(Version comparison data)
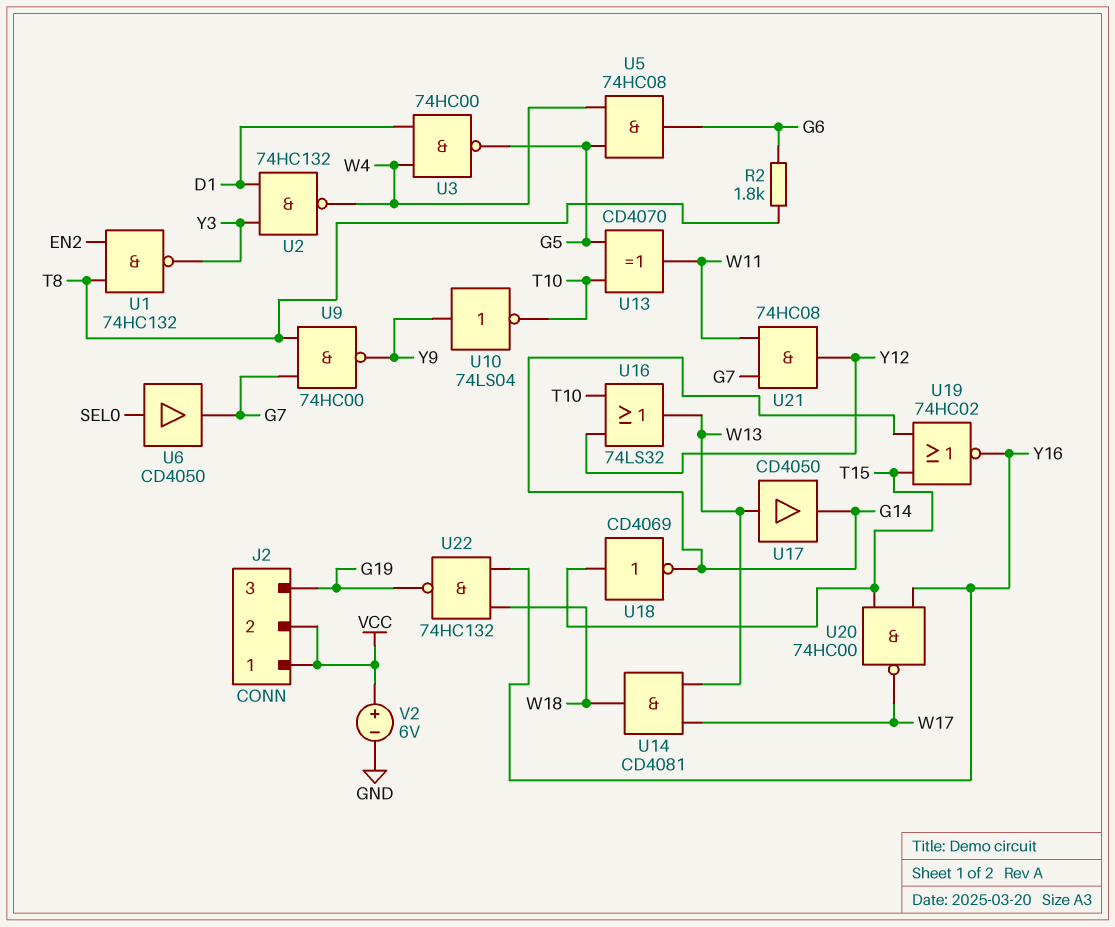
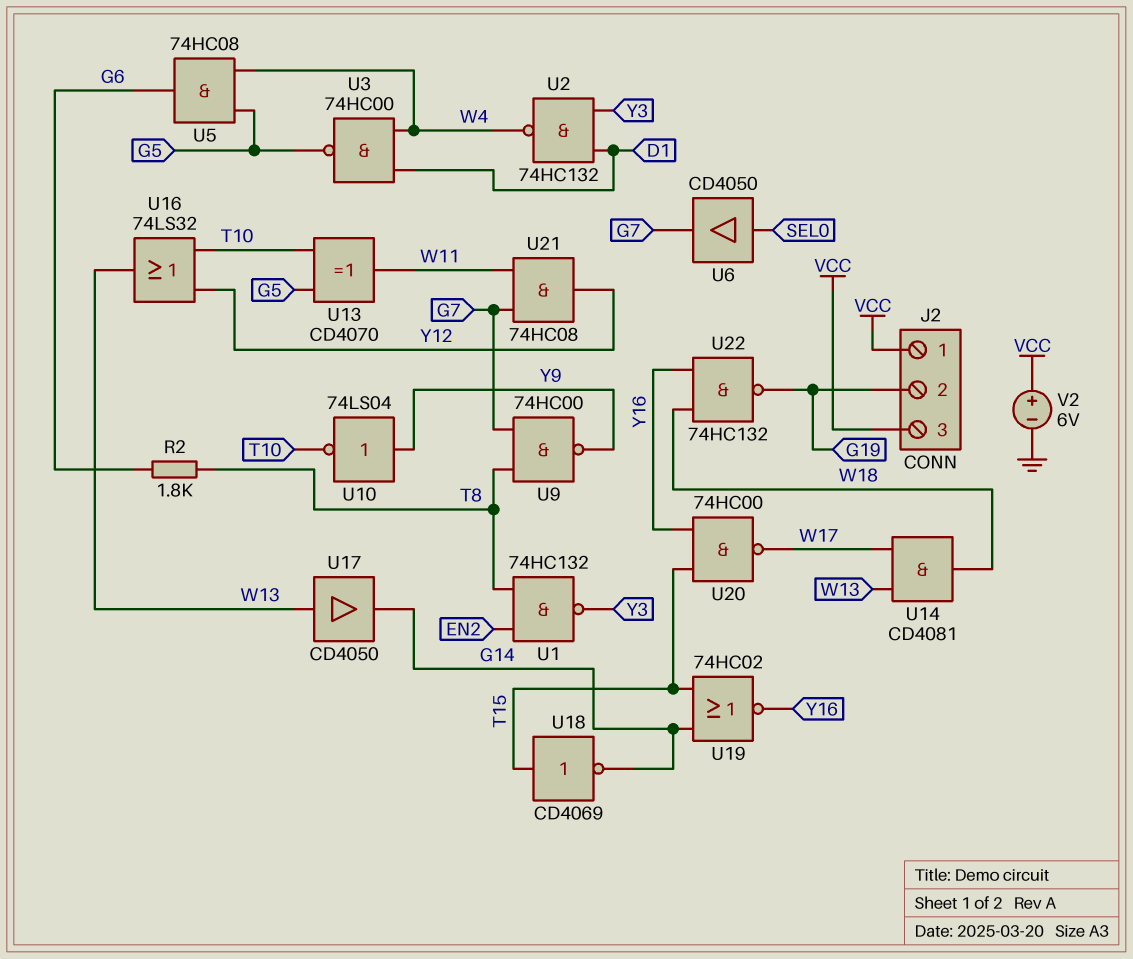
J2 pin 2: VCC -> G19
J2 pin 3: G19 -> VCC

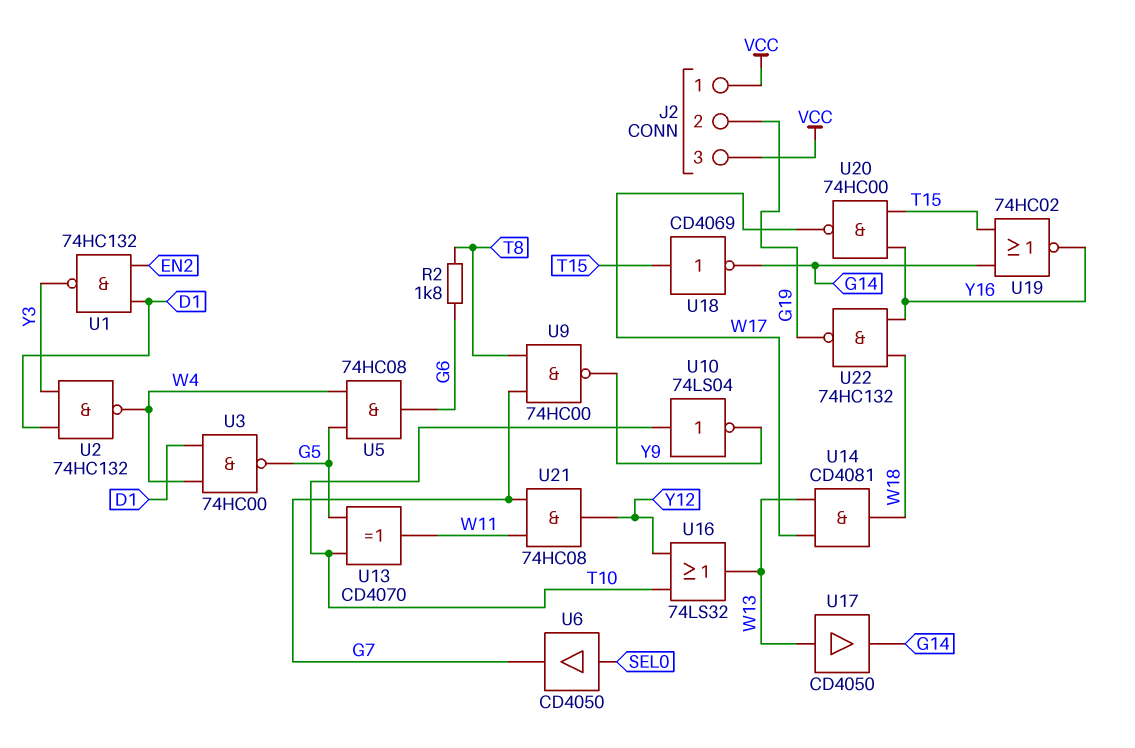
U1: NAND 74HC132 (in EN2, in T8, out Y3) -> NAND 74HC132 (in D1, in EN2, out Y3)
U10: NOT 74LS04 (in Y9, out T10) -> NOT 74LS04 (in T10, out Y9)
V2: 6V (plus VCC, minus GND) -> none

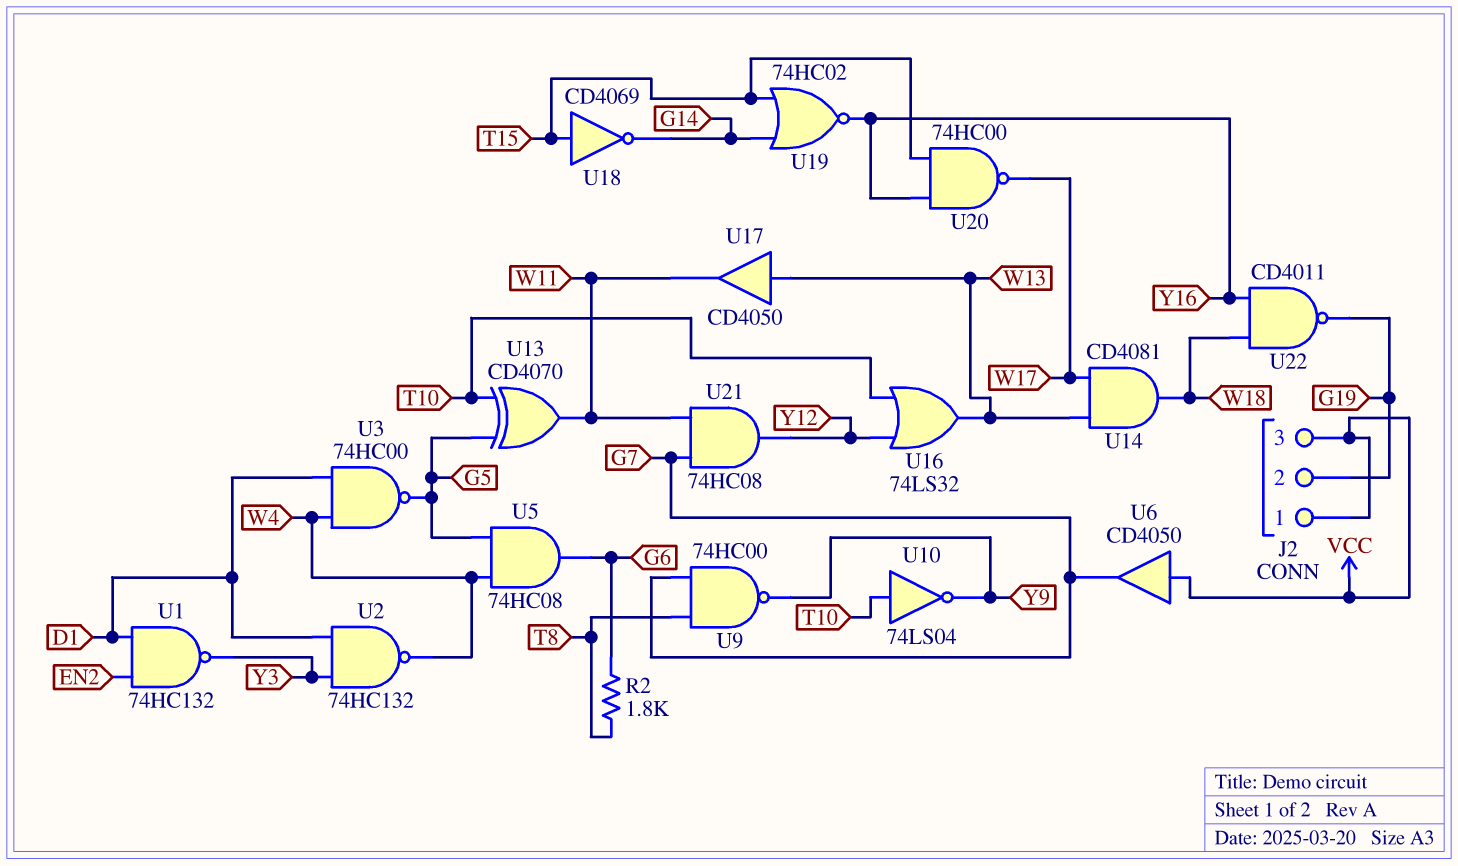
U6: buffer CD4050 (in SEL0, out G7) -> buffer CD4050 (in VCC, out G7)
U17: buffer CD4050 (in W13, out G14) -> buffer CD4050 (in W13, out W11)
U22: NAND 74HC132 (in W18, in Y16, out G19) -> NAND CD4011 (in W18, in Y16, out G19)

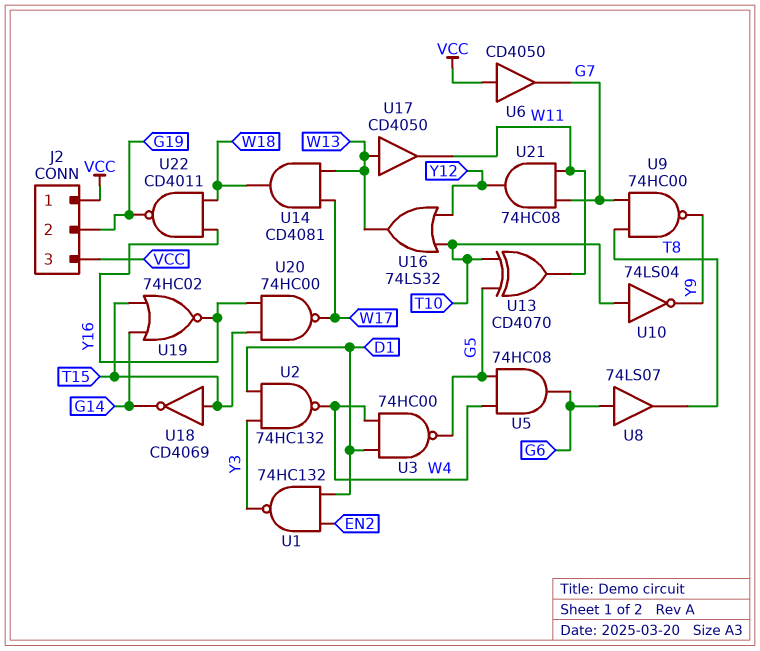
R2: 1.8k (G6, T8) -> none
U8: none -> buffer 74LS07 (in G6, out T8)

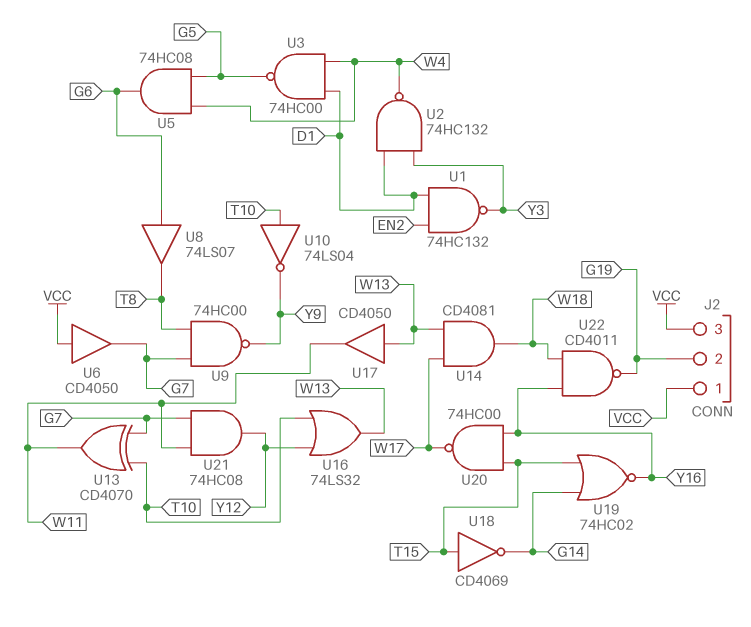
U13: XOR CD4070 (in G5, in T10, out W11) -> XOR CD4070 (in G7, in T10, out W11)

...

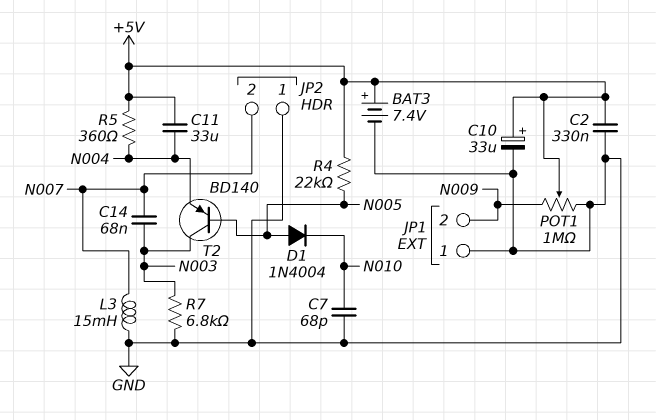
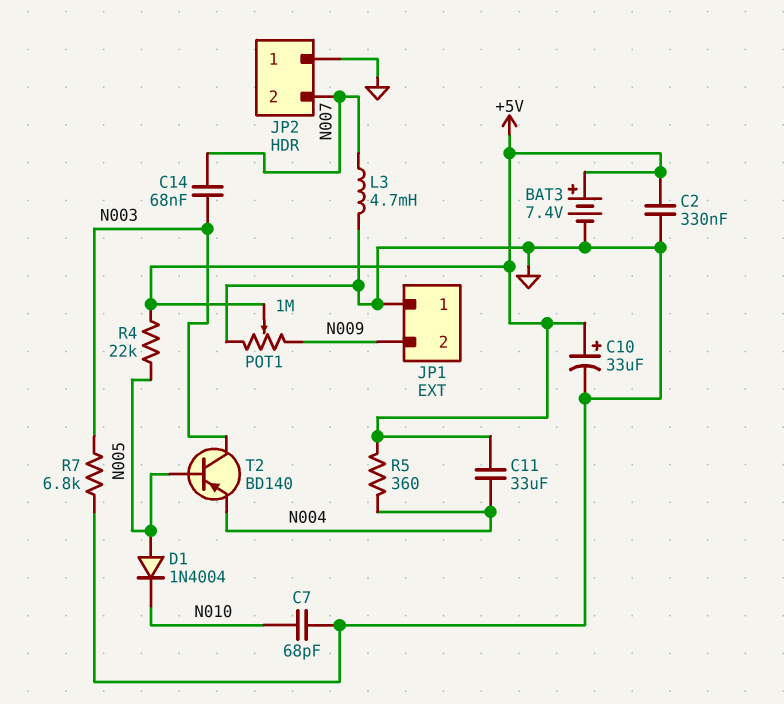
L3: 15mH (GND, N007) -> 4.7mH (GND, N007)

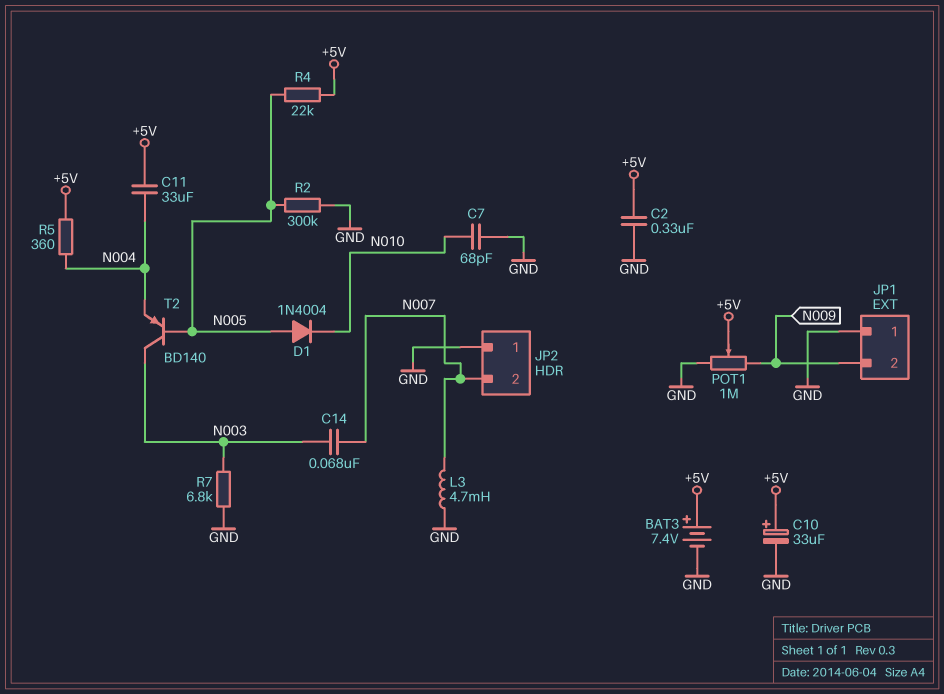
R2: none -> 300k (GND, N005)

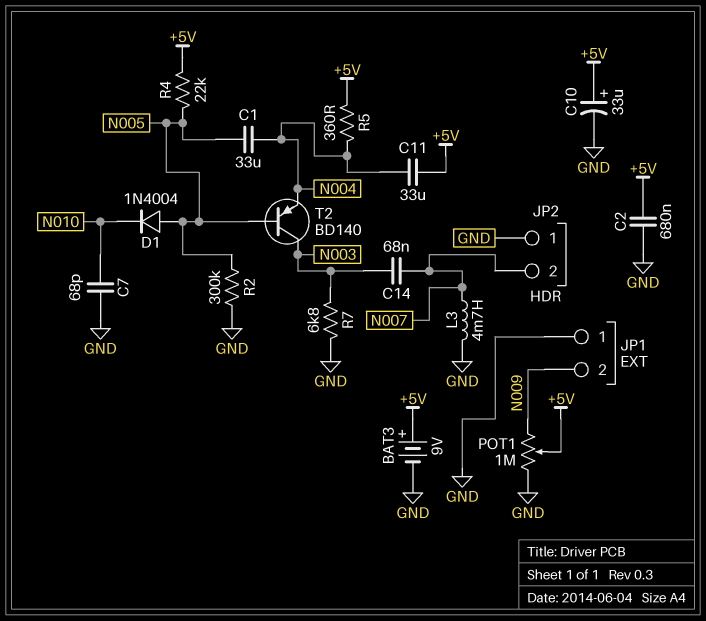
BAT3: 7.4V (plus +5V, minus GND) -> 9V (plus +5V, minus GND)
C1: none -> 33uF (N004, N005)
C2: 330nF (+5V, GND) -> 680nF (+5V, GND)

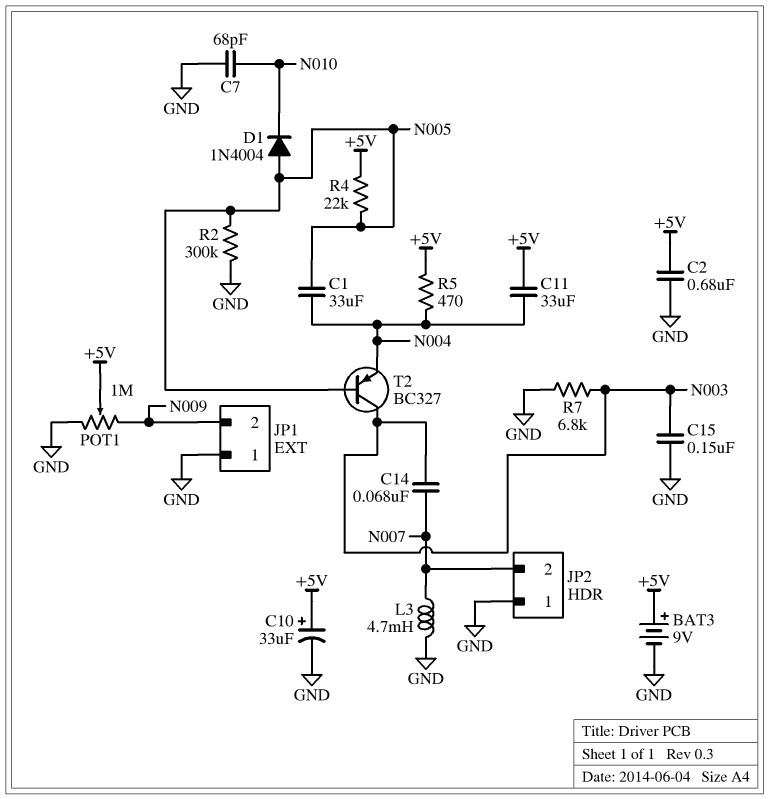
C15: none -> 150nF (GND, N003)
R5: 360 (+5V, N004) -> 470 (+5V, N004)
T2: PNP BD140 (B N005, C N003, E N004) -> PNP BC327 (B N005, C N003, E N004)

__THE TASK__
Quote the data above exactly from the line with "R2: none -> 300k (GND, N005)" to the line with "T2: PNP BD140", both ends counted, and nothing else. Pictures don't go in.

__RESPONSE TO THE EXERCISE__
R2: none -> 300k (GND, N005)

BAT3: 7.4V (plus +5V, minus GND) -> 9V (plus +5V, minus GND)
C1: none -> 33uF (N004, N005)
C2: 330nF (+5V, GND) -> 680nF (+5V, GND)

C15: none -> 150nF (GND, N003)
R5: 360 (+5V, N004) -> 470 (+5V, N004)
T2: PNP BD140 (B N005, C N003, E N004) -> PNP BC327 (B N005, C N003, E N004)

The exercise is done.